====== Exercise inputs ======

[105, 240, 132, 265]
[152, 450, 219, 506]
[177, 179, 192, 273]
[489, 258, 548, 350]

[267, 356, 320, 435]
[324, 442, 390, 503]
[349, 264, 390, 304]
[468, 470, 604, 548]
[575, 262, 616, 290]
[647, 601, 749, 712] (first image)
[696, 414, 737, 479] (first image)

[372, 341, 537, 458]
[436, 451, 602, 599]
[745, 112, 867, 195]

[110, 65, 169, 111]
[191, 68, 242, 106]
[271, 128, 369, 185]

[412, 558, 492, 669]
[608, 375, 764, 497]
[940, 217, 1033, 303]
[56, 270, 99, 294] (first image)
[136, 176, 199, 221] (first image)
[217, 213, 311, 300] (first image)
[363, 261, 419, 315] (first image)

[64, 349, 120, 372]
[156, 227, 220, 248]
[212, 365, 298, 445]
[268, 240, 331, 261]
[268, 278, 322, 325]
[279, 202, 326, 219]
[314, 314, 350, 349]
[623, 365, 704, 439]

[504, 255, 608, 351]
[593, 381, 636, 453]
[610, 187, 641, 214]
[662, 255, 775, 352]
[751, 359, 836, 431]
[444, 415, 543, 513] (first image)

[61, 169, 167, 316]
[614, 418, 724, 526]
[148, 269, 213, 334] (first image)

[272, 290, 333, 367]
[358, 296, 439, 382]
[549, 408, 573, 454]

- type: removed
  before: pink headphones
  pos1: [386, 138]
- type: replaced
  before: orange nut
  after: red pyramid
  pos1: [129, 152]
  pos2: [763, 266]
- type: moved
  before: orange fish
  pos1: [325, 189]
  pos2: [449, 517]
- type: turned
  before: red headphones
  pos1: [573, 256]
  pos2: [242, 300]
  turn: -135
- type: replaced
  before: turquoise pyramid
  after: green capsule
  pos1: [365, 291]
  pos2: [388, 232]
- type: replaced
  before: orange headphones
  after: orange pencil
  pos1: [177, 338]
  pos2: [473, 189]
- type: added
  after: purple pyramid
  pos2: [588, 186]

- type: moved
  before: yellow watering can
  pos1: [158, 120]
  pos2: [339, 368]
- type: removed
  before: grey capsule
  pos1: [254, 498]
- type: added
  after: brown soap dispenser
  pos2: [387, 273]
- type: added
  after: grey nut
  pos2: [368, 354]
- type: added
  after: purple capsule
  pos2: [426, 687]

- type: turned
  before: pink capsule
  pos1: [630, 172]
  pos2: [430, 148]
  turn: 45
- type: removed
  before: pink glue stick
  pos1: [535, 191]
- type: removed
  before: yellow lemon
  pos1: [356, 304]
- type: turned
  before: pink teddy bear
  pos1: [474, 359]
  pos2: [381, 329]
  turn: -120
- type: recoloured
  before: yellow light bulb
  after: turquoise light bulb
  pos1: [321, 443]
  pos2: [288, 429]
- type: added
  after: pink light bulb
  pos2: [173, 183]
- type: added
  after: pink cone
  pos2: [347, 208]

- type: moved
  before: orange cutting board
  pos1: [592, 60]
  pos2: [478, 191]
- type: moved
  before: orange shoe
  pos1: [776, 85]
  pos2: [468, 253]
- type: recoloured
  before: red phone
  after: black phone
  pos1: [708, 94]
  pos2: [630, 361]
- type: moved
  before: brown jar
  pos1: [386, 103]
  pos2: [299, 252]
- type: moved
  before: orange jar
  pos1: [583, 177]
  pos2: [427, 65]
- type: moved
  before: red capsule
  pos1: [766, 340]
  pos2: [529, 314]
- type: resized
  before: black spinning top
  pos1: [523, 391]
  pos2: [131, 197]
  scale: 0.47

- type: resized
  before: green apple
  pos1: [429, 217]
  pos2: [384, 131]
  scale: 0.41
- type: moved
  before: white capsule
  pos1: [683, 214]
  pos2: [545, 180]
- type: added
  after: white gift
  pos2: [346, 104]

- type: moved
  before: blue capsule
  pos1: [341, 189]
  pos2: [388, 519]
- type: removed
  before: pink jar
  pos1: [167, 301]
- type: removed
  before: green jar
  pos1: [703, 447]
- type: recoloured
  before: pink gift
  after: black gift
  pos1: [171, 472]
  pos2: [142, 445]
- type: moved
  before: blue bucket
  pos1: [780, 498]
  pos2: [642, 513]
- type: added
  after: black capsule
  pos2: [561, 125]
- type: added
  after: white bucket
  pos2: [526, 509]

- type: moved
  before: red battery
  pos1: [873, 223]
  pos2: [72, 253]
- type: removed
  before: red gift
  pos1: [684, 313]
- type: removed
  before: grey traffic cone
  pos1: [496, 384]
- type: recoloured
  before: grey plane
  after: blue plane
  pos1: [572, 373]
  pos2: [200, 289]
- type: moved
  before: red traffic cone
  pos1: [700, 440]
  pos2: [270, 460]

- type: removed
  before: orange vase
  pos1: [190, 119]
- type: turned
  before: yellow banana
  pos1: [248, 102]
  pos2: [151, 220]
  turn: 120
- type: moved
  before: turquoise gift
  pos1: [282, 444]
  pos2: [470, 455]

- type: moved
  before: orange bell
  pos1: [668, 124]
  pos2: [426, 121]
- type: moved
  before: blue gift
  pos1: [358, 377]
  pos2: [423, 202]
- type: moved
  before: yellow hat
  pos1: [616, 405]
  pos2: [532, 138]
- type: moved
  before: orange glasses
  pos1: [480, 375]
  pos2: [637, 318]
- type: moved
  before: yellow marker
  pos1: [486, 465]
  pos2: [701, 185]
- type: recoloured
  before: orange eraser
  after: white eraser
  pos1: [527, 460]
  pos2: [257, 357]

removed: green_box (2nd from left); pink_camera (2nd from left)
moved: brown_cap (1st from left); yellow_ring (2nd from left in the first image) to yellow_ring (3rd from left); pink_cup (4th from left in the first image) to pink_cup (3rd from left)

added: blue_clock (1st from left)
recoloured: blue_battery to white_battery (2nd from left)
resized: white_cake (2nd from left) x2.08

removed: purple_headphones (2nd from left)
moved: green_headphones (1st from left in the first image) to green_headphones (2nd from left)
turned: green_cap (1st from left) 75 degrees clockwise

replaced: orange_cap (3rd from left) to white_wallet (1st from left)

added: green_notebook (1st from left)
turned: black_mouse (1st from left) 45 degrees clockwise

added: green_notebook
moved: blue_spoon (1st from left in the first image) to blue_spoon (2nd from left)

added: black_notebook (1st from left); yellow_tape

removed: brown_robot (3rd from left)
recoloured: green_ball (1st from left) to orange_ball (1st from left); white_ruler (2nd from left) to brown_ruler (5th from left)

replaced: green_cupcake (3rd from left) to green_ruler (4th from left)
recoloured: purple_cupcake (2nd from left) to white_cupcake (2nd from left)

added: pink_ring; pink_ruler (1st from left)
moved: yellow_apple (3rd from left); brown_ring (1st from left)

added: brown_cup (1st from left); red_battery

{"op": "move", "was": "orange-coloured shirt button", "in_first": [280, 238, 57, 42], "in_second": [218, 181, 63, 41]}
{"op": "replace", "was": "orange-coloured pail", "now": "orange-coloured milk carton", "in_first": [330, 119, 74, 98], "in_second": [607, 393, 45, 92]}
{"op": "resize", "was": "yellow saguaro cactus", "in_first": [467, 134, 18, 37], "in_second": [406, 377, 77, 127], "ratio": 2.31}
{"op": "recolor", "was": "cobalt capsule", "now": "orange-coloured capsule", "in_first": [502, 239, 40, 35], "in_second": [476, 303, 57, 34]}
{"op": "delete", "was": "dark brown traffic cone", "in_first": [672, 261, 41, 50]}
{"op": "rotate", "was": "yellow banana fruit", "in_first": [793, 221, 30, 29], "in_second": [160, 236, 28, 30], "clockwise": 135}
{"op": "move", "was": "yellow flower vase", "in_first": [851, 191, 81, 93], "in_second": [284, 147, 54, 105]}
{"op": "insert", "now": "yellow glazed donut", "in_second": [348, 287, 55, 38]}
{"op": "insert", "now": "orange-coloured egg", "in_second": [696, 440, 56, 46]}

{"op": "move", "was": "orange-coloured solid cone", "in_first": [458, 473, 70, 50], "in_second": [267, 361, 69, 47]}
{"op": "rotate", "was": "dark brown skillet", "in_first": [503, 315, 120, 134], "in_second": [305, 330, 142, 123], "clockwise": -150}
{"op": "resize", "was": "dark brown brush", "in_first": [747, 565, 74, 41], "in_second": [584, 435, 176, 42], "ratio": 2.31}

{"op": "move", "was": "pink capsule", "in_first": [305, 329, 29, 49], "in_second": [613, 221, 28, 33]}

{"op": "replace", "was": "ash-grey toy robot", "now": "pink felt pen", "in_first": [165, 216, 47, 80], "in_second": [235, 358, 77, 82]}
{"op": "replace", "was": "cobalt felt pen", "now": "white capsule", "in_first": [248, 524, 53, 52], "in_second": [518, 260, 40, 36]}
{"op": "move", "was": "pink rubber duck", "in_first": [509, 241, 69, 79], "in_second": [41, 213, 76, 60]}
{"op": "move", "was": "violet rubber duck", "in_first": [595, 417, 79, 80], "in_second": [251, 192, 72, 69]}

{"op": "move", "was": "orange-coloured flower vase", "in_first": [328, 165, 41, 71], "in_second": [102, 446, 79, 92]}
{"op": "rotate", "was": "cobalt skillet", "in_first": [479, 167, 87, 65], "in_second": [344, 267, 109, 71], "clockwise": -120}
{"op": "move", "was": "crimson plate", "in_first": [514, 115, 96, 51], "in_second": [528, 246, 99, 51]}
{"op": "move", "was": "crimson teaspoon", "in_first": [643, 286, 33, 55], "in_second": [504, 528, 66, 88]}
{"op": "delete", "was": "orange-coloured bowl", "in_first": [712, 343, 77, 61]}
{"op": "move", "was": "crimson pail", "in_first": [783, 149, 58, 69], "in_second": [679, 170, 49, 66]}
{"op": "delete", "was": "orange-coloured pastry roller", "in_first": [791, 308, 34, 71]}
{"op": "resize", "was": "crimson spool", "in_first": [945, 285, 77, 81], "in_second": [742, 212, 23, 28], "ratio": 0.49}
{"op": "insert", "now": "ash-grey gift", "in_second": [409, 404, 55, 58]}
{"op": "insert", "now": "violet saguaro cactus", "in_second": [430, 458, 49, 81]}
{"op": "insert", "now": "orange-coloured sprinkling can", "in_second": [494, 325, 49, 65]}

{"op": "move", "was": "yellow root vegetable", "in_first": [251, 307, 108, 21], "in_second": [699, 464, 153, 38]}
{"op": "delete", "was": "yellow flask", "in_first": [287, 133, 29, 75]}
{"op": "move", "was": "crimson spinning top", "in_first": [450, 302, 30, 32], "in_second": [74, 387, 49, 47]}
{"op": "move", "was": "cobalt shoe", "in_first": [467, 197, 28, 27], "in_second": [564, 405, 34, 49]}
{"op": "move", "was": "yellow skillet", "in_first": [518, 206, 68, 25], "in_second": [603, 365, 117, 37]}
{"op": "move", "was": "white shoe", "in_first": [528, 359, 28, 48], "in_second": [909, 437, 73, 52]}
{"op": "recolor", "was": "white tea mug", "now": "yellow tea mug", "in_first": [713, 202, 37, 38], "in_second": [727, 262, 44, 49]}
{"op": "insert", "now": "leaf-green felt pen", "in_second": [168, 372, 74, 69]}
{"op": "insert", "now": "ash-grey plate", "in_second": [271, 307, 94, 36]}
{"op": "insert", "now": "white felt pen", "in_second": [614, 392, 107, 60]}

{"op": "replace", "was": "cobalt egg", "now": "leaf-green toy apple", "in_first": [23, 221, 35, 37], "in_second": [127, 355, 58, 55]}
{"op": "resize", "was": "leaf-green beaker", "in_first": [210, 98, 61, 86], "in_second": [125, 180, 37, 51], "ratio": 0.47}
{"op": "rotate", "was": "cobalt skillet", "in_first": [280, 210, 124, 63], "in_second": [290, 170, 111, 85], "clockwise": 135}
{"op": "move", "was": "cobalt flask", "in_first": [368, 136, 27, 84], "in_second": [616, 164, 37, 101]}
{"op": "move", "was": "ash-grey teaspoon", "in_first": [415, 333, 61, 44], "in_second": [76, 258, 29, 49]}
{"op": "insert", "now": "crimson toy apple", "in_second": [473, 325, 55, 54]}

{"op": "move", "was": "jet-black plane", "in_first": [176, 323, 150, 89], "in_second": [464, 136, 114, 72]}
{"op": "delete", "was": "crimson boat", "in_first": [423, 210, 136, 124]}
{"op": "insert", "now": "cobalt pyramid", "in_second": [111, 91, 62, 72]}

======

Working from the data above, extract solely the lines from the one containing "pos1: [129, 152]" through the one containing "pos1: [177, 338]", exactly as they appear, both included.

  pos1: [129, 152]
  pos2: [763, 266]
- type: moved
  before: orange fish
  pos1: [325, 189]
  pos2: [449, 517]
- type: turned
  before: red headphones
  pos1: [573, 256]
  pos2: [242, 300]
  turn: -135
- type: replaced
  before: turquoise pyramid
  after: green capsule
  pos1: [365, 291]
  pos2: [388, 232]
- type: replaced
  before: orange headphones
  after: orange pencil
  pos1: [177, 338]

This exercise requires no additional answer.